Dataset excerpts:

-------

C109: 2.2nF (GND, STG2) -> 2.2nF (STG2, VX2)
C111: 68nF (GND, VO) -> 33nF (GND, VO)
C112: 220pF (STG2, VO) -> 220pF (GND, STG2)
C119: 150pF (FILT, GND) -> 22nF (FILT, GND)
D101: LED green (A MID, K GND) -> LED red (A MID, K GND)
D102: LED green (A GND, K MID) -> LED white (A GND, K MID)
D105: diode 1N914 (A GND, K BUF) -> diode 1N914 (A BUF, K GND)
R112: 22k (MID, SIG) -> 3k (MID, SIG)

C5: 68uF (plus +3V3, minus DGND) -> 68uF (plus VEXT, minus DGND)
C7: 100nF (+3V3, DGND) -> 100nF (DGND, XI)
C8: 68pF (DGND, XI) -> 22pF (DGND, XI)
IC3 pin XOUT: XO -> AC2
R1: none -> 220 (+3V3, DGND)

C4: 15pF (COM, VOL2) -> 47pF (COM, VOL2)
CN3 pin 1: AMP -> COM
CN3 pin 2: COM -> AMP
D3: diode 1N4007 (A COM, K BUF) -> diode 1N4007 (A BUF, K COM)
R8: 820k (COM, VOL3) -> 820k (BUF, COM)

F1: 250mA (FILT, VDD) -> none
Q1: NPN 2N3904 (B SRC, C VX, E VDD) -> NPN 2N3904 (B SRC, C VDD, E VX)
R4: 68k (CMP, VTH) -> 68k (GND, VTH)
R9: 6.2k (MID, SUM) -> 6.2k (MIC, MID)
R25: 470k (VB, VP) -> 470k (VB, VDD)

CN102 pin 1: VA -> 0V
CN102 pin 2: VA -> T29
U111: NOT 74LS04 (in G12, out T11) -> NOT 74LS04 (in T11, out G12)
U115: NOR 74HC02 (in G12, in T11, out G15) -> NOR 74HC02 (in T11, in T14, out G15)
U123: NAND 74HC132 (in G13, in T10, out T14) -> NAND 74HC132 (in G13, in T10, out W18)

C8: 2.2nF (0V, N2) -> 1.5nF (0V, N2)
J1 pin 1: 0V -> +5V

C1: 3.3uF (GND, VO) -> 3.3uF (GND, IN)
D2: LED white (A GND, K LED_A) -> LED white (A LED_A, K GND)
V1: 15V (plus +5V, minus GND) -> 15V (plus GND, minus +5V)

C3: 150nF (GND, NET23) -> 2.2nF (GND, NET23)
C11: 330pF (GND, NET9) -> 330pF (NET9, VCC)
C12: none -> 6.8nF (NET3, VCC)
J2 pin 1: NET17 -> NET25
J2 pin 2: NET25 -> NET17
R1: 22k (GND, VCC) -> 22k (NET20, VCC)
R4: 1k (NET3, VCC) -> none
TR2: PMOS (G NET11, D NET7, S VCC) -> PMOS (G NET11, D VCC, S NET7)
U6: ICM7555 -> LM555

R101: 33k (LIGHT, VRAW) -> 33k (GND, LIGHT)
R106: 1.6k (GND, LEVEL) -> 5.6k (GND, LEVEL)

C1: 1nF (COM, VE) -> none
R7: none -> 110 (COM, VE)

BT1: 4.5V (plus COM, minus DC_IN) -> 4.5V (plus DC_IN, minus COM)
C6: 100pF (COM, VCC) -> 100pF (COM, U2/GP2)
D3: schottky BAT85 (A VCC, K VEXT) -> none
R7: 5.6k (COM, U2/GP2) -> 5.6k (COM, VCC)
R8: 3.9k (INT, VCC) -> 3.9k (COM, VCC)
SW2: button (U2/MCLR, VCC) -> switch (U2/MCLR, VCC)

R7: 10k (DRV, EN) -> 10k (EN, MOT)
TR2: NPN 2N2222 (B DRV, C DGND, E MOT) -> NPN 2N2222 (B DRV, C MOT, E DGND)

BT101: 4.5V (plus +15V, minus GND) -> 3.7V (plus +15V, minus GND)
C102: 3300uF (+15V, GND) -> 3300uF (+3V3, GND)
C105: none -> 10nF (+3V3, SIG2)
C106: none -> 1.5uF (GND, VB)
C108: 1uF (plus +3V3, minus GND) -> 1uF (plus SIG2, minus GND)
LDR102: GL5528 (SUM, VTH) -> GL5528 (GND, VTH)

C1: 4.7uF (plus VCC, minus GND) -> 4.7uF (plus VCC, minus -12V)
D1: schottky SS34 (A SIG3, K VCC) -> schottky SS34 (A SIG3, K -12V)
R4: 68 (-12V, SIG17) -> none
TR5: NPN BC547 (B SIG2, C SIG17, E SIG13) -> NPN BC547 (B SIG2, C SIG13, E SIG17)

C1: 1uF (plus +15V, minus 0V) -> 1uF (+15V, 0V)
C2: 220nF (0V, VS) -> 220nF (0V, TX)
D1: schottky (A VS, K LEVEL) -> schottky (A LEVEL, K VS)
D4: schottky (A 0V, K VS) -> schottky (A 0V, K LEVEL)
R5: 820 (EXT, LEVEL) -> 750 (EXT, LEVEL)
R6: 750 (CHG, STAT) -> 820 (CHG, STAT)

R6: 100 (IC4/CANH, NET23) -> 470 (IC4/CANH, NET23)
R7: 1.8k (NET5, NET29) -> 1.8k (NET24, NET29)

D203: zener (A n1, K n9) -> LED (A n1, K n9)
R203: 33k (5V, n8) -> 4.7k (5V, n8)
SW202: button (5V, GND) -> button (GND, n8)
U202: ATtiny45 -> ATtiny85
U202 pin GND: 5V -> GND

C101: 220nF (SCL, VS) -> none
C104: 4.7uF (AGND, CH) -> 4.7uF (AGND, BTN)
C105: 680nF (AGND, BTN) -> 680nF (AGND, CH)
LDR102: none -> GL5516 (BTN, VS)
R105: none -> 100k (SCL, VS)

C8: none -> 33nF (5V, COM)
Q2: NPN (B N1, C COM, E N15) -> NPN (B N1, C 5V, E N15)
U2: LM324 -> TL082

-------

* _EXERCISE PROMPT_
Above are the records. Copy the lines beginning at the one that has "C106: none -> 1.5uF (GND, VB)" and ending with the one that has "R5: 820 (EXT, LEVEL) -> 750 (EXT, LEVEL)", unchanged.

* _RESPONSE TO THIS EXERCISE_
C106: none -> 1.5uF (GND, VB)
C108: 1uF (plus +3V3, minus GND) -> 1uF (plus SIG2, minus GND)
LDR102: GL5528 (SUM, VTH) -> GL5528 (GND, VTH)

C1: 4.7uF (plus VCC, minus GND) -> 4.7uF (plus VCC, minus -12V)
D1: schottky SS34 (A SIG3, K VCC) -> schottky SS34 (A SIG3, K -12V)
R4: 68 (-12V, SIG17) -> none
TR5: NPN BC547 (B SIG2, C SIG17, E SIG13) -> NPN BC547 (B SIG2, C SIG13, E SIG17)

C1: 1uF (plus +15V, minus 0V) -> 1uF (+15V, 0V)
C2: 220nF (0V, VS) -> 220nF (0V, TX)
D1: schottky (A VS, K LEVEL) -> schottky (A LEVEL, K VS)
D4: schottky (A 0V, K VS) -> schottky (A 0V, K LEVEL)
R5: 820 (EXT, LEVEL) -> 750 (EXT, LEVEL)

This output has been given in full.